§ **Requirement**
Go through the data and copy each line where the word "truck" shows up.
(Provided material)
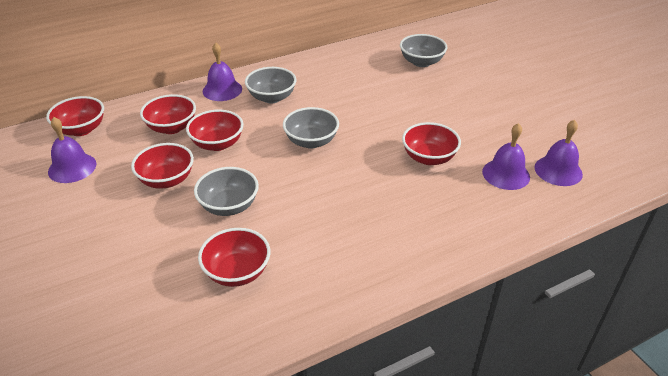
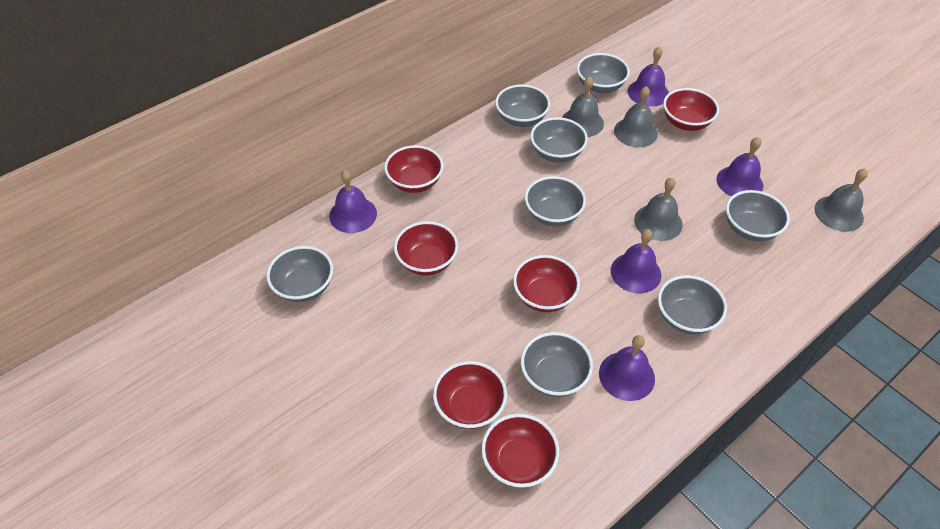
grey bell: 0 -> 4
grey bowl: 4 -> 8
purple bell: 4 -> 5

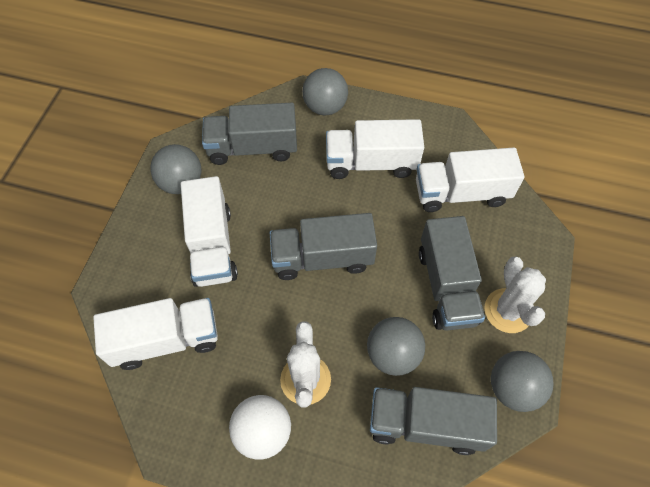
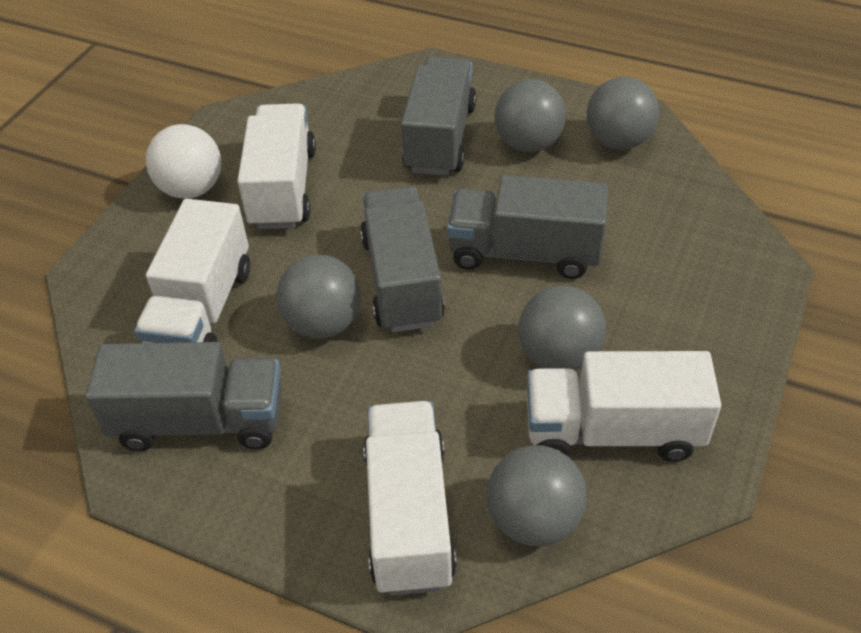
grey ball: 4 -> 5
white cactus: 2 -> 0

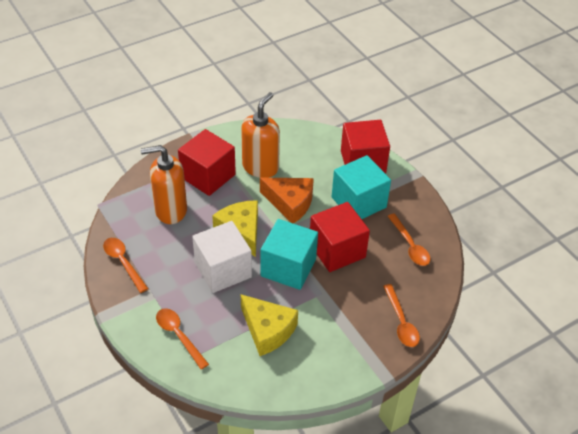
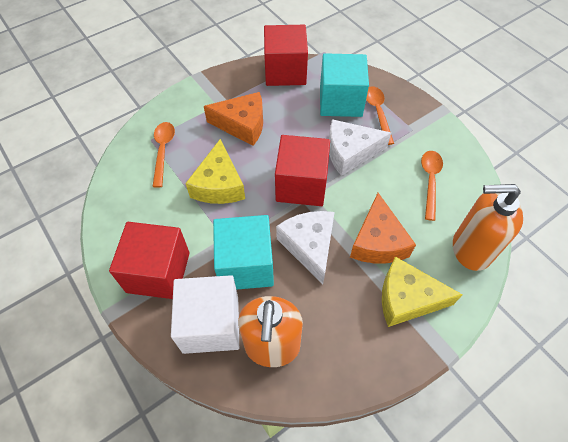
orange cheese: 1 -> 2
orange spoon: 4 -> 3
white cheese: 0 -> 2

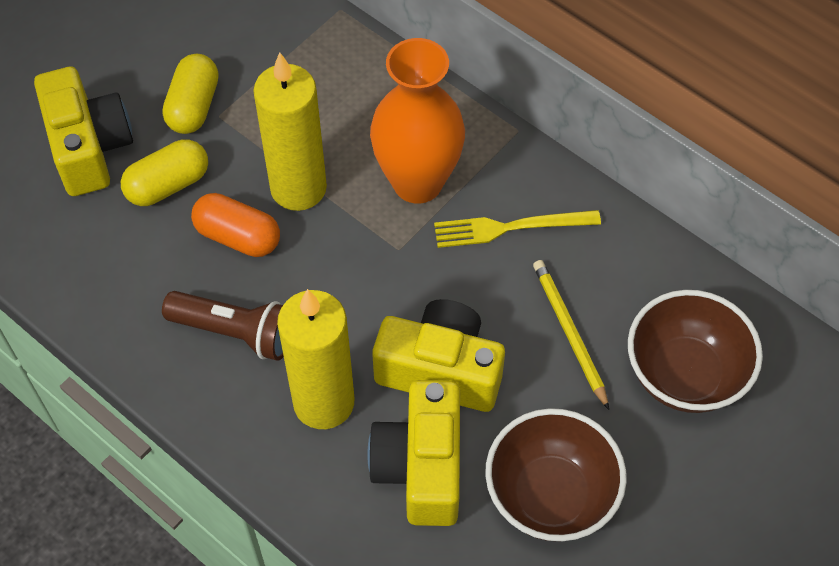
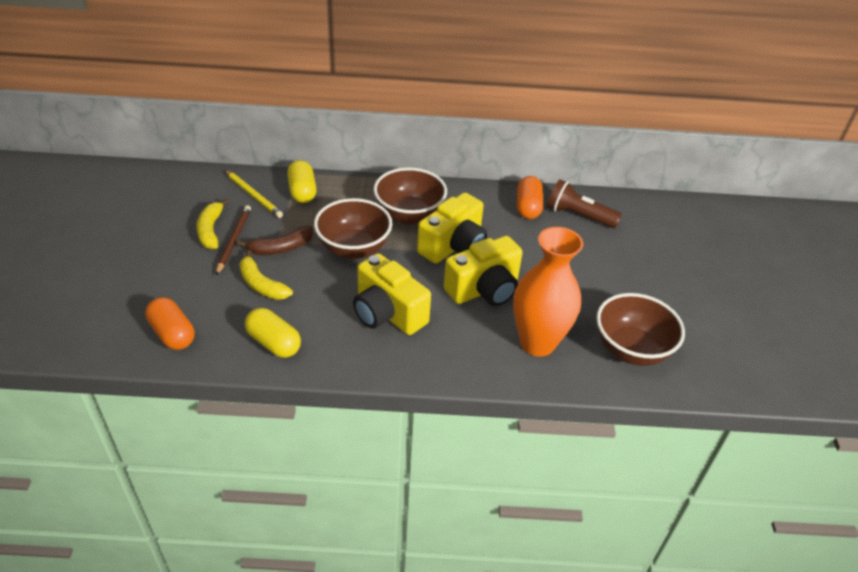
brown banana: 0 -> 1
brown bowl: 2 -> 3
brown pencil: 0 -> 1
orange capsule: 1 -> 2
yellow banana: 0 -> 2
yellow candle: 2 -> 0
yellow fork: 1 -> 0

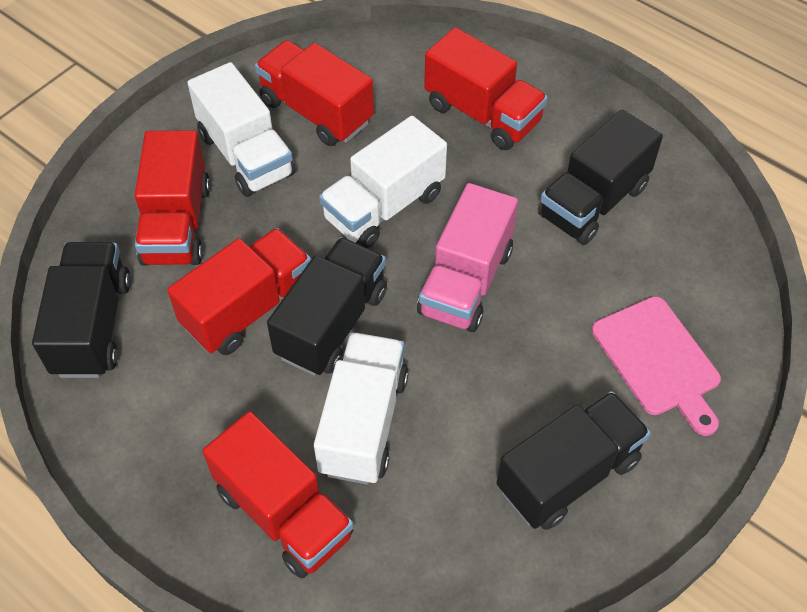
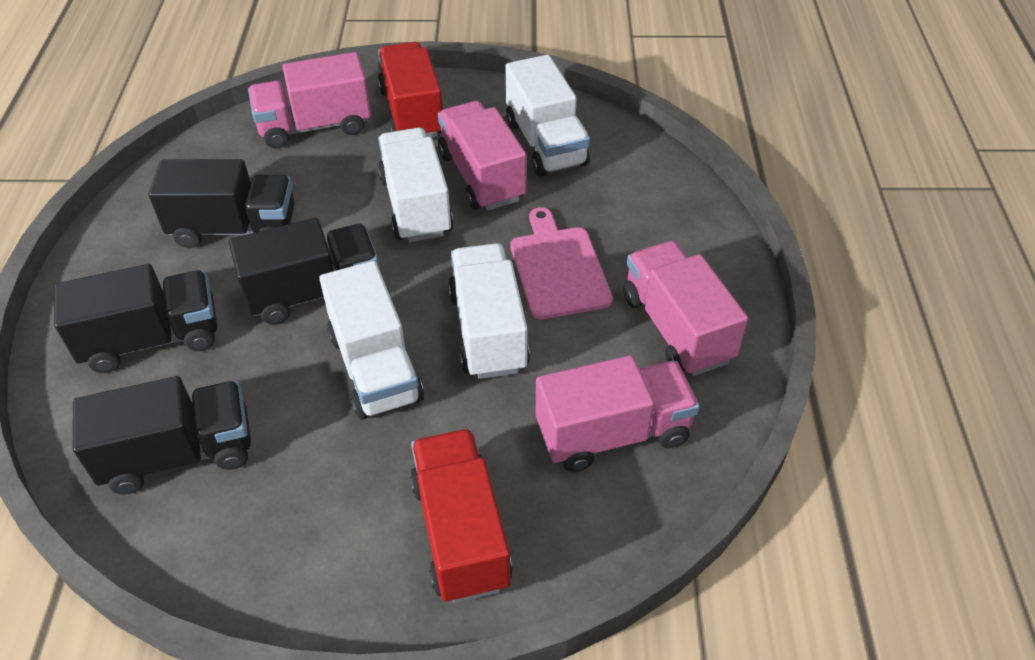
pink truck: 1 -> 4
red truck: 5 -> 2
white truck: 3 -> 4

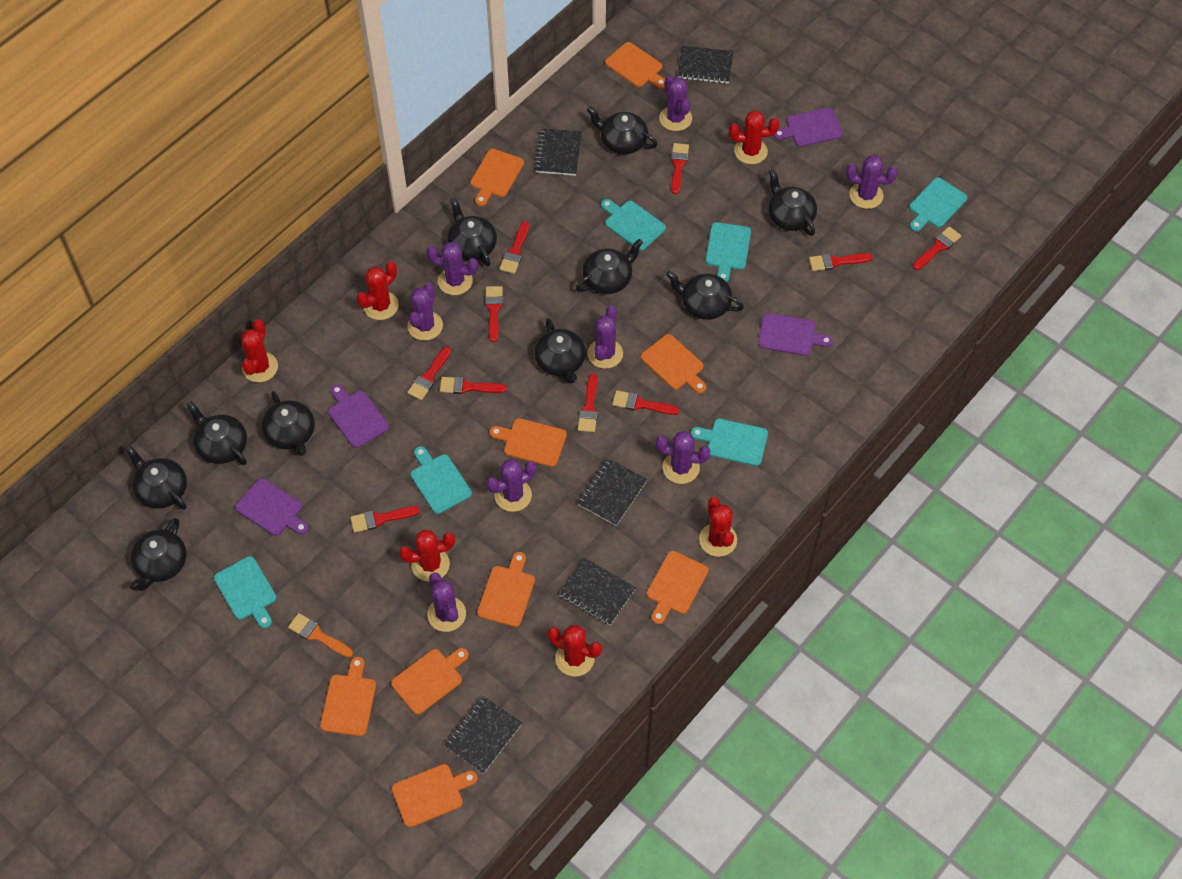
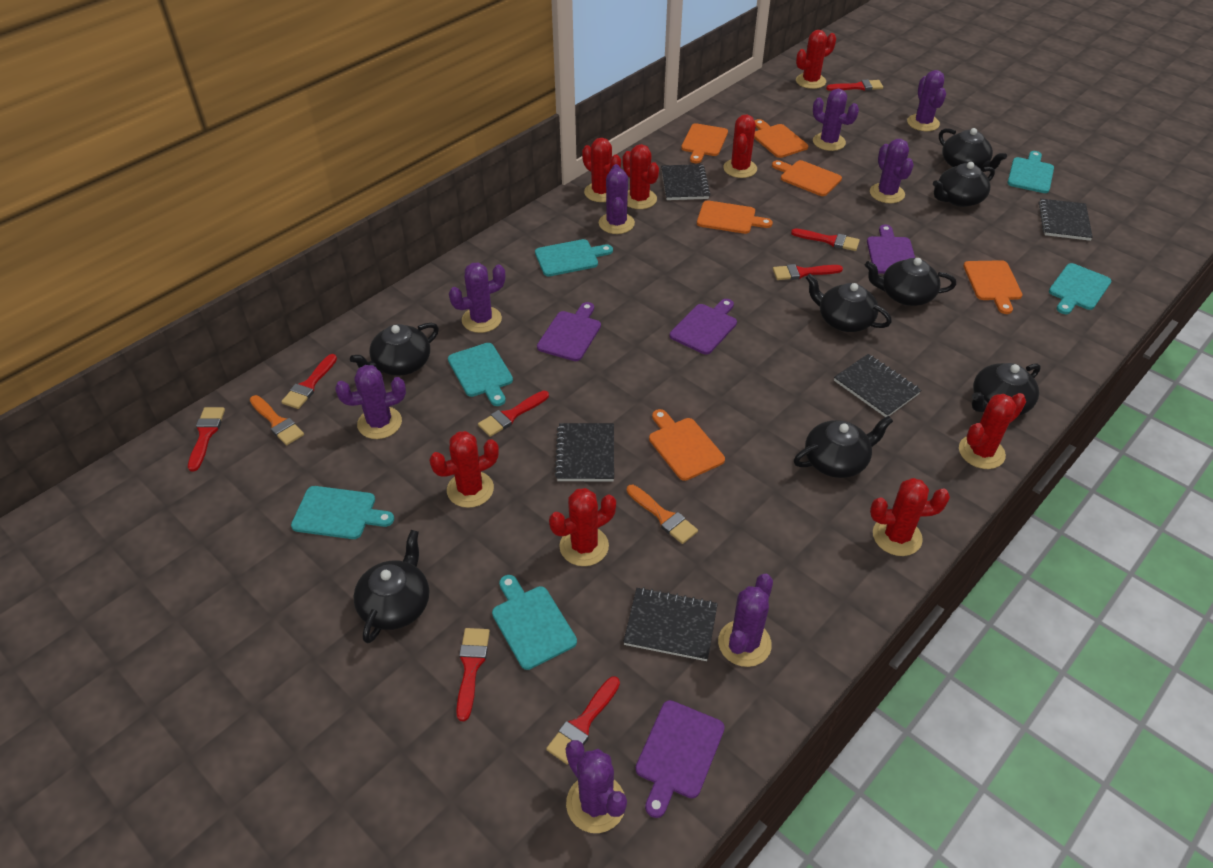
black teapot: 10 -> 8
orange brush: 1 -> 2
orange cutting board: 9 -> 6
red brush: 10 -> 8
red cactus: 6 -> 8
(End Provided material)
§ **Answer to this task**
pink truck: 1 -> 4
red truck: 5 -> 2
white truck: 3 -> 4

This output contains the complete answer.